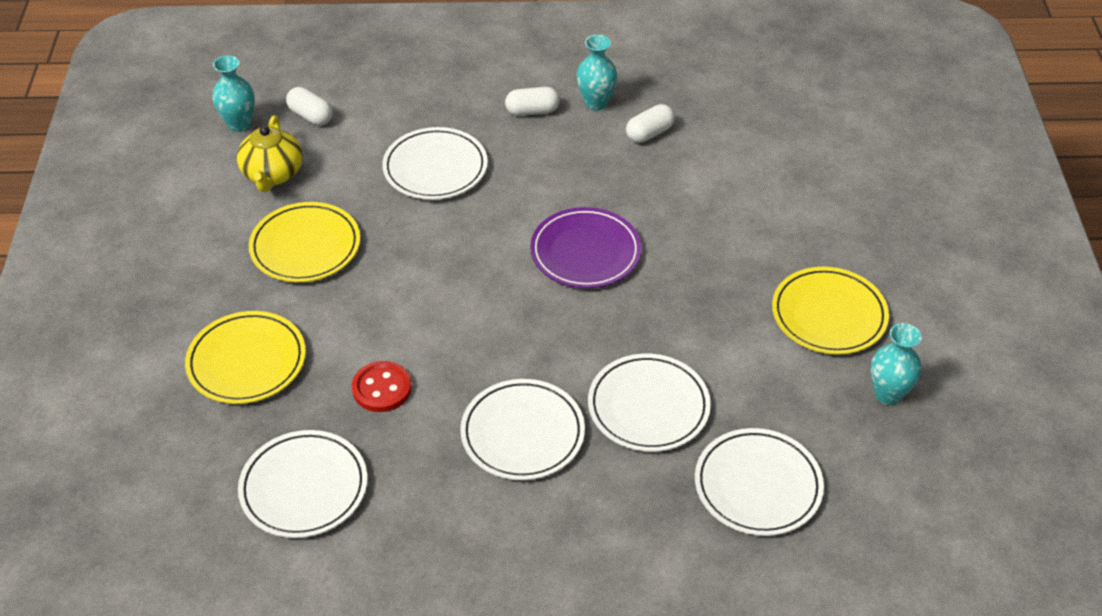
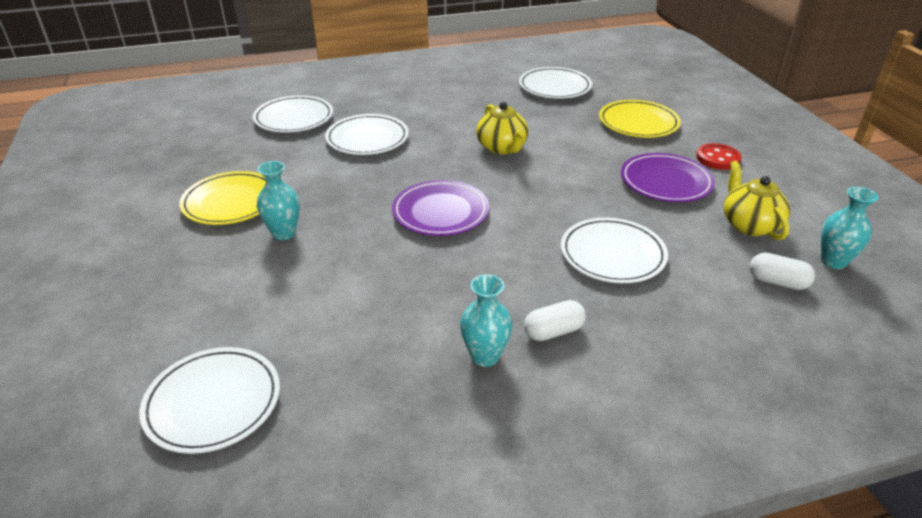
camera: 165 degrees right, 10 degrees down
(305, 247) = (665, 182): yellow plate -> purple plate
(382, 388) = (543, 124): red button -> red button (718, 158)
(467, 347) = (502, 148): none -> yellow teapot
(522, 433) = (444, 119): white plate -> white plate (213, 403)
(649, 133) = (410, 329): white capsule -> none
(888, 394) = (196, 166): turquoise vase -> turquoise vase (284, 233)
==============================
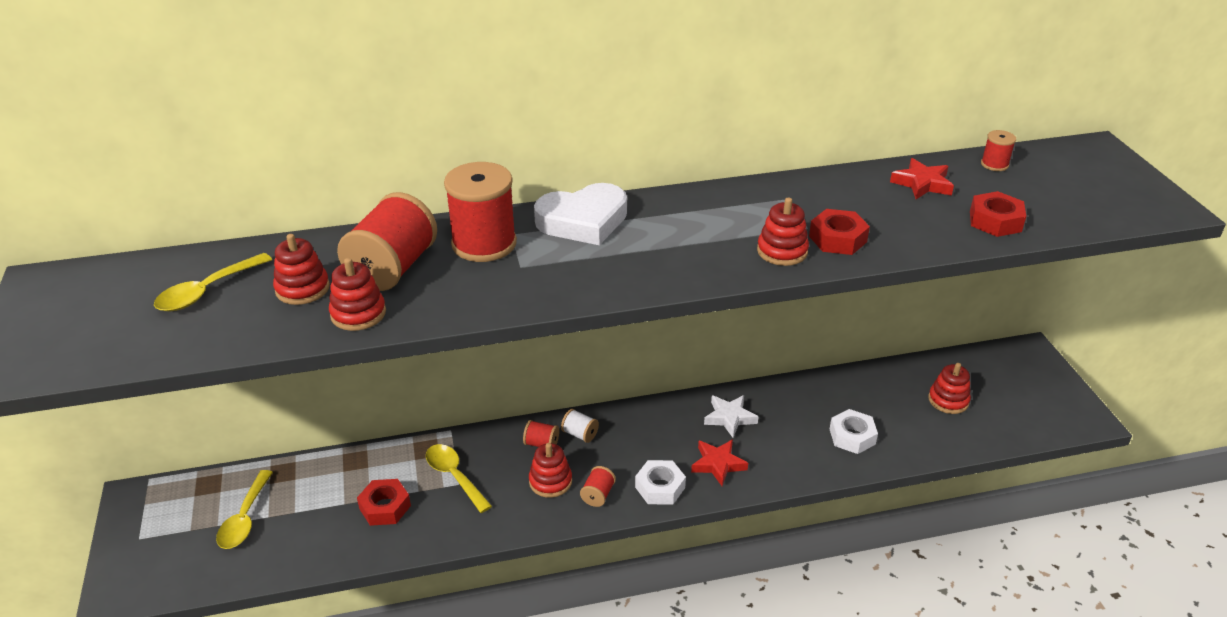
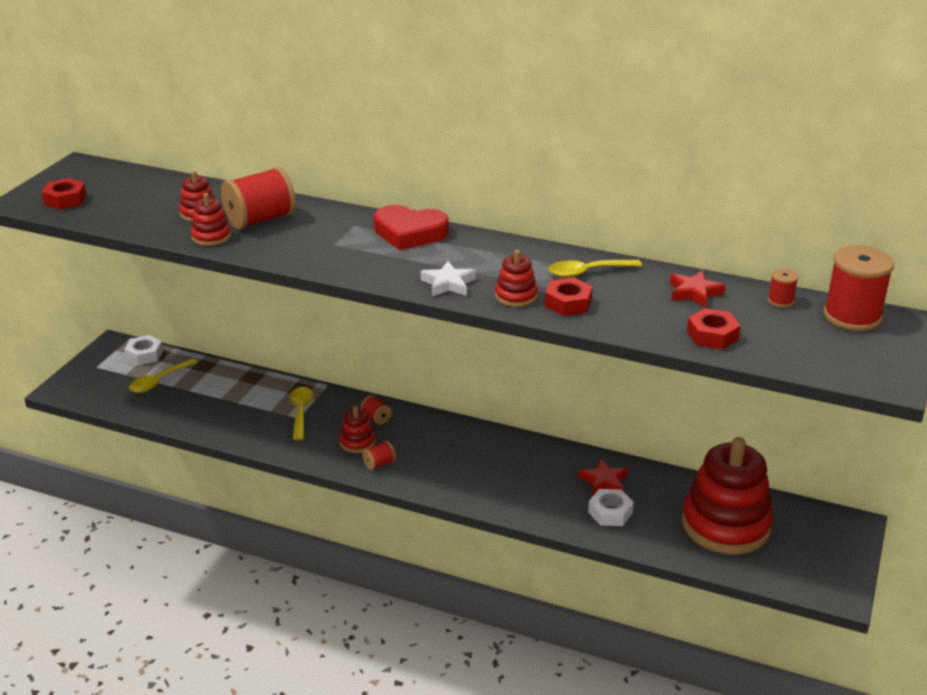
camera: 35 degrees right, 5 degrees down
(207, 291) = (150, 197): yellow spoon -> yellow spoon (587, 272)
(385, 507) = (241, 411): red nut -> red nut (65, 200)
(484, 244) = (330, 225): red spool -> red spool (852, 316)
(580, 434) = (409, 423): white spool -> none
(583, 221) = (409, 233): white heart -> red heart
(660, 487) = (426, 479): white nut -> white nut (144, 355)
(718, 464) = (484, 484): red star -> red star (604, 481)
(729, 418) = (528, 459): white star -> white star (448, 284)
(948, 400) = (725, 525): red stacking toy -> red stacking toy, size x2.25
==============================
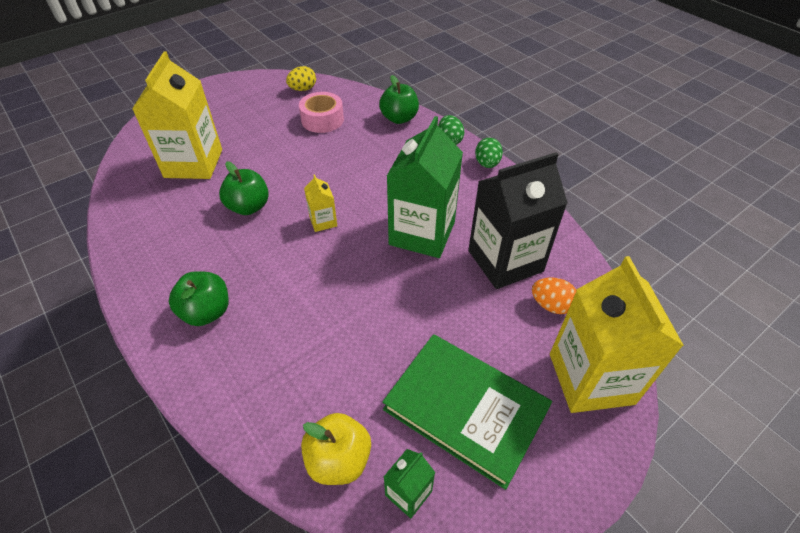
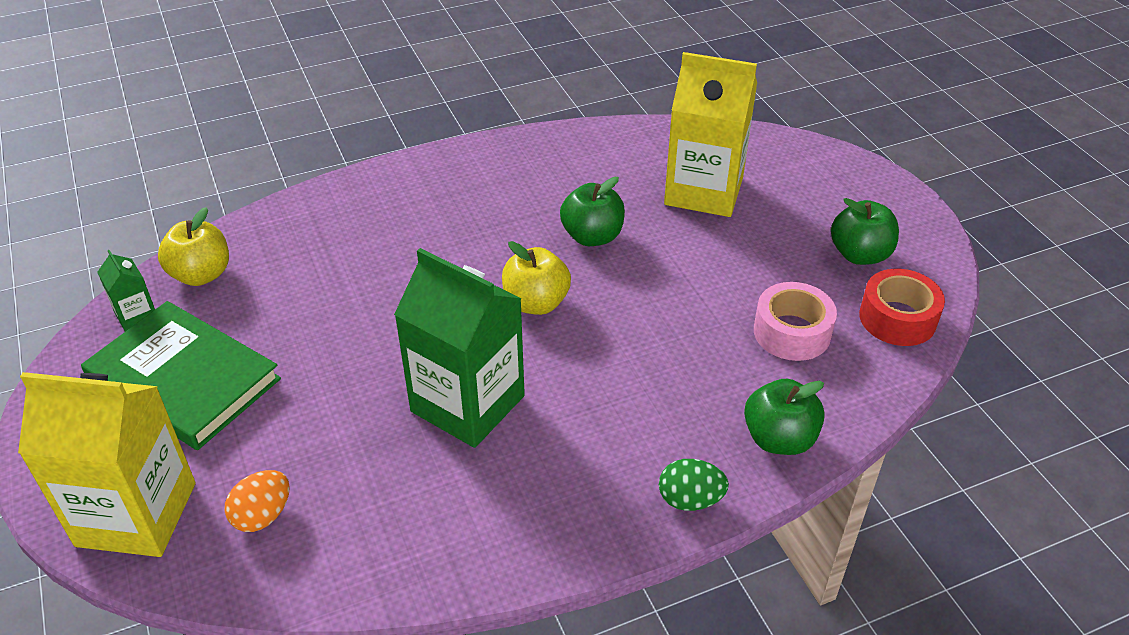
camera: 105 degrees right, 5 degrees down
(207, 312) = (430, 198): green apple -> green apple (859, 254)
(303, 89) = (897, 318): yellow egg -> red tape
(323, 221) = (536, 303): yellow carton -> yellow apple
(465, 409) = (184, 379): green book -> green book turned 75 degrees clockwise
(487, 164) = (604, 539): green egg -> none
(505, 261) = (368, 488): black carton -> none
==============================
TASK: Look above for the line with "(484, 244) = (330, 225): red" and the line with "(948, 400) = (725, 525): red". Retype those two lines and every line between them exactly, adding nothing.

ANSWER:
(484, 244) = (330, 225): red spool -> red spool (852, 316)
(580, 434) = (409, 423): white spool -> none
(583, 221) = (409, 233): white heart -> red heart
(660, 487) = (426, 479): white nut -> white nut (144, 355)
(718, 464) = (484, 484): red star -> red star (604, 481)
(729, 418) = (528, 459): white star -> white star (448, 284)
(948, 400) = (725, 525): red stacking toy -> red stacking toy, size x2.25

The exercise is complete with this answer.